Object state comparisons

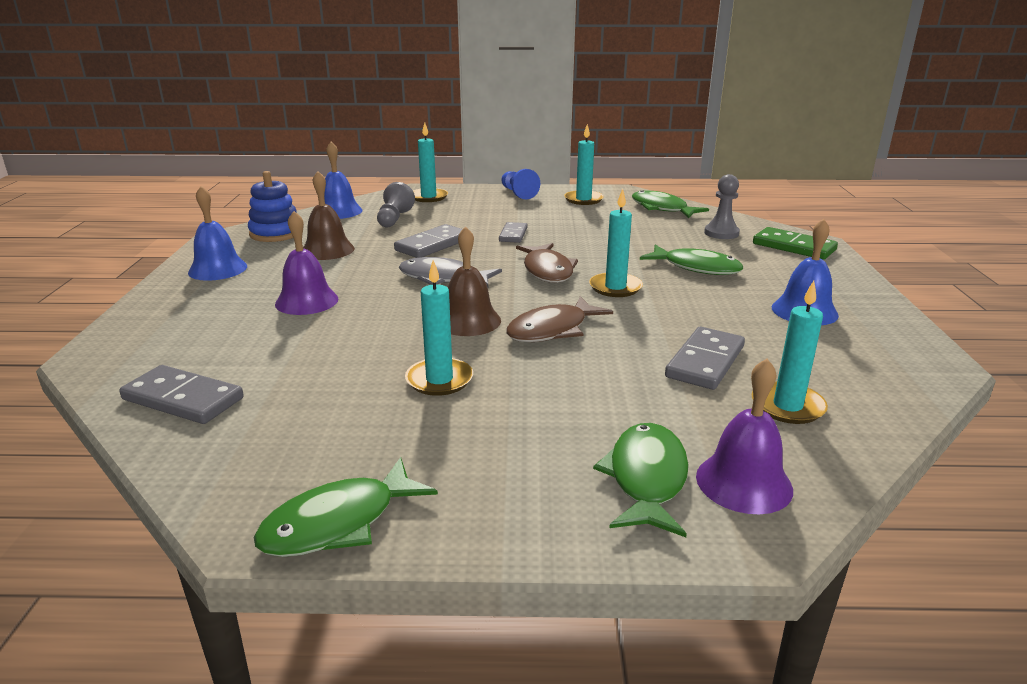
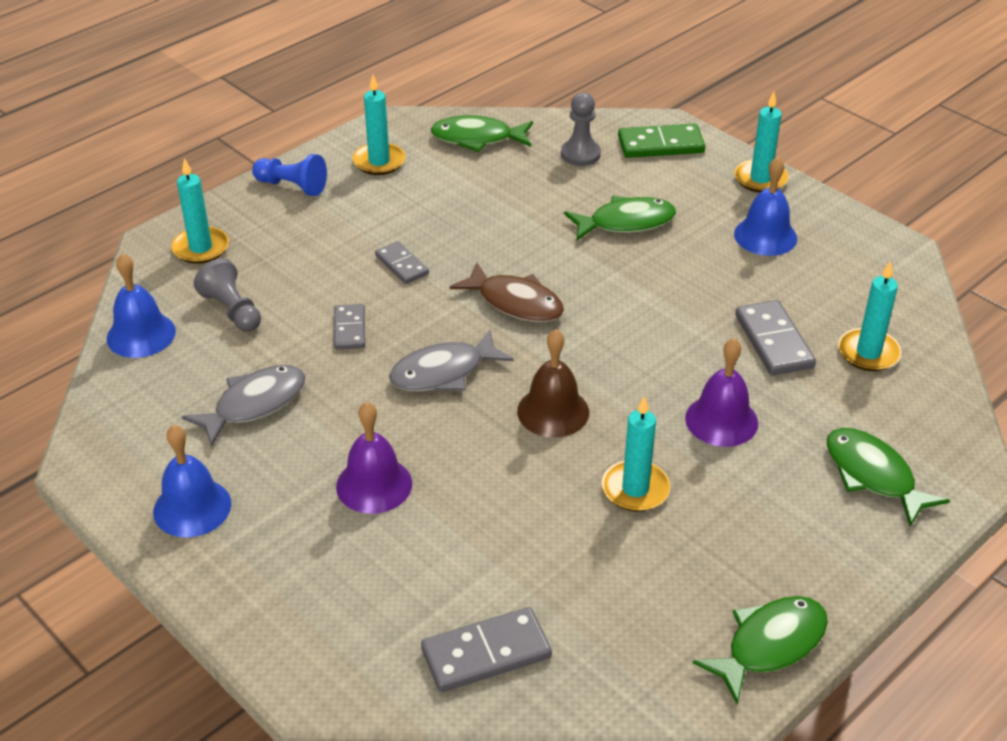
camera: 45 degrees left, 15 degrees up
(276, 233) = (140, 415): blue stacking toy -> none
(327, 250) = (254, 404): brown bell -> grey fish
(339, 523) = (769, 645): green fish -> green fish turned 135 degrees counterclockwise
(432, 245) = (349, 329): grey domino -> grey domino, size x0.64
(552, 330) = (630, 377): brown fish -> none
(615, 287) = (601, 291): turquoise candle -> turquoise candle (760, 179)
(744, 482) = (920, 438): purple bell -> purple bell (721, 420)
==
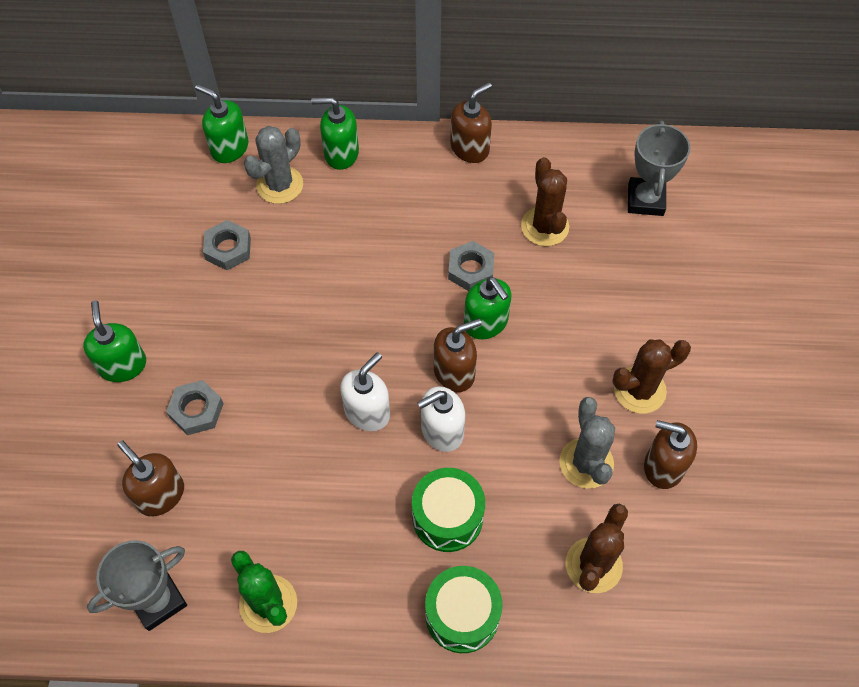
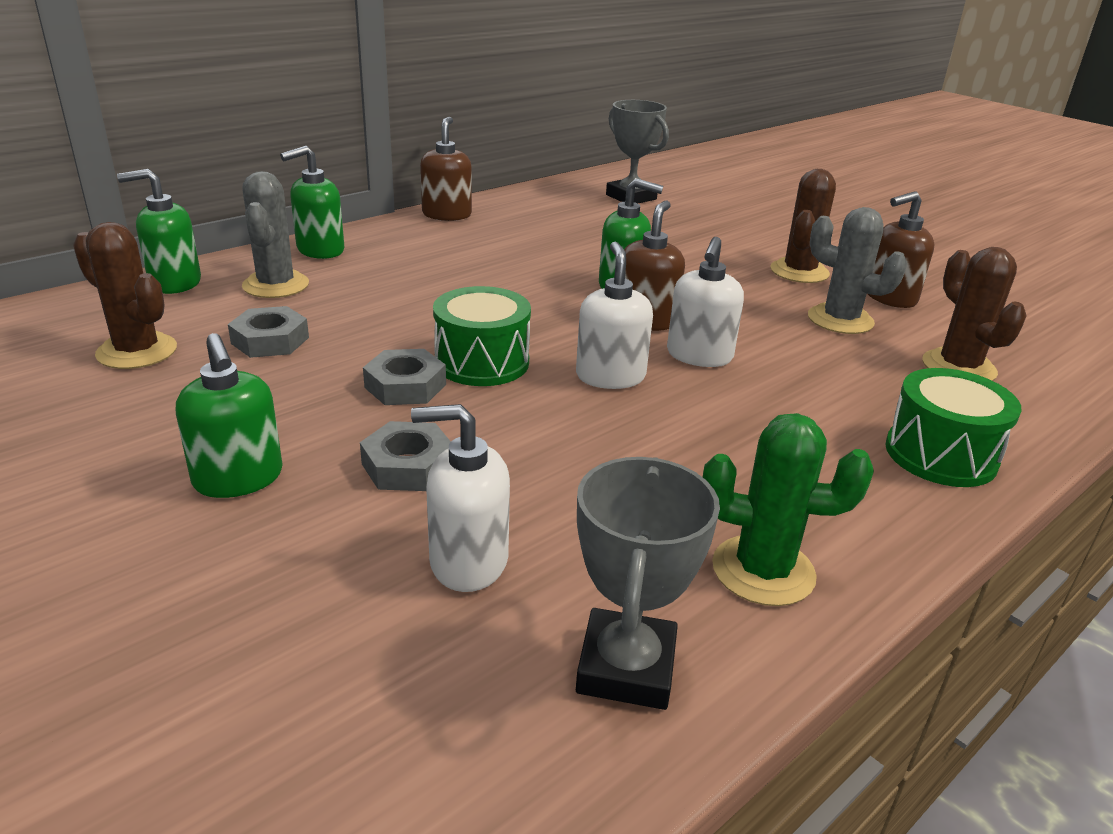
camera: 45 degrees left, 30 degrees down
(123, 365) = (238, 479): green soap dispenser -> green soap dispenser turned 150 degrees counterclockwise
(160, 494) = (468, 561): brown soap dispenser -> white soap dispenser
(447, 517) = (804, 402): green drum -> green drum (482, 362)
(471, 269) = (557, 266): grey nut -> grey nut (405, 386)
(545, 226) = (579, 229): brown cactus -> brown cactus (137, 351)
==
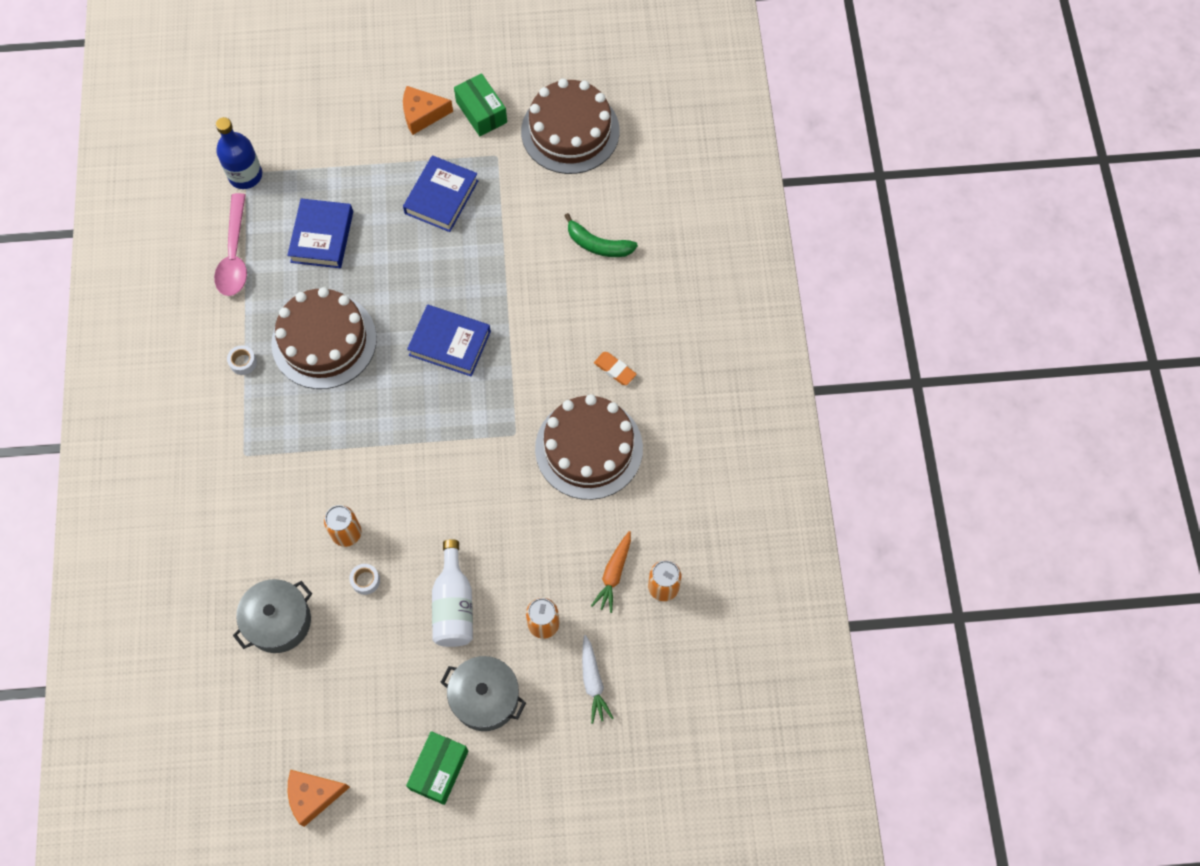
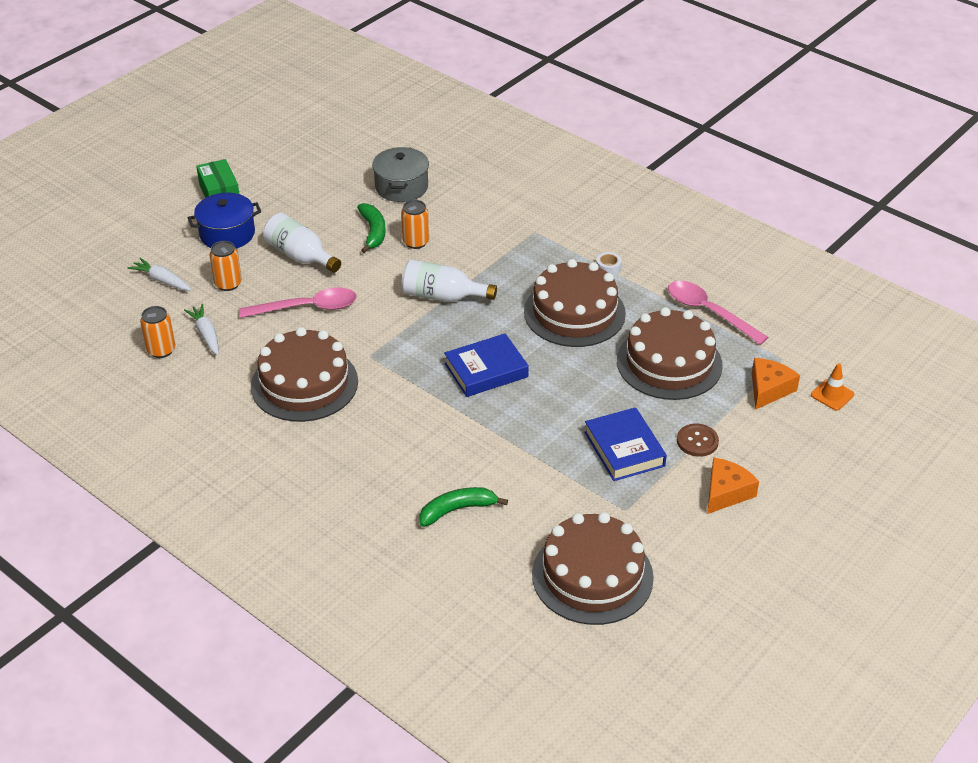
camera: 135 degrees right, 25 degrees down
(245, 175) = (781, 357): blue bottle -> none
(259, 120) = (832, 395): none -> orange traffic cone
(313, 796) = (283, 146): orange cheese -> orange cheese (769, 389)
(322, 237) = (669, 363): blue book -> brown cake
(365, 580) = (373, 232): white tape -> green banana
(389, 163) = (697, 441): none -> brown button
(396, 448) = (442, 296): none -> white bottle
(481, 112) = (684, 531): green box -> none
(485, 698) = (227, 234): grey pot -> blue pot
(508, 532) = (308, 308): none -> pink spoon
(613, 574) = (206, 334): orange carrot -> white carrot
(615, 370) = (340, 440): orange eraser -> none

• Exercise prompt
Please return the lines above that run from the line containing "(276, 233) = (140, 415): blue" to the line containing "(744, 482) = (920, 438): purple", inclusive, exactly and with no other lines.

• Output of the task
(276, 233) = (140, 415): blue stacking toy -> none
(327, 250) = (254, 404): brown bell -> grey fish
(339, 523) = (769, 645): green fish -> green fish turned 135 degrees counterclockwise
(432, 245) = (349, 329): grey domino -> grey domino, size x0.64
(552, 330) = (630, 377): brown fish -> none
(615, 287) = (601, 291): turquoise candle -> turquoise candle (760, 179)
(744, 482) = (920, 438): purple bell -> purple bell (721, 420)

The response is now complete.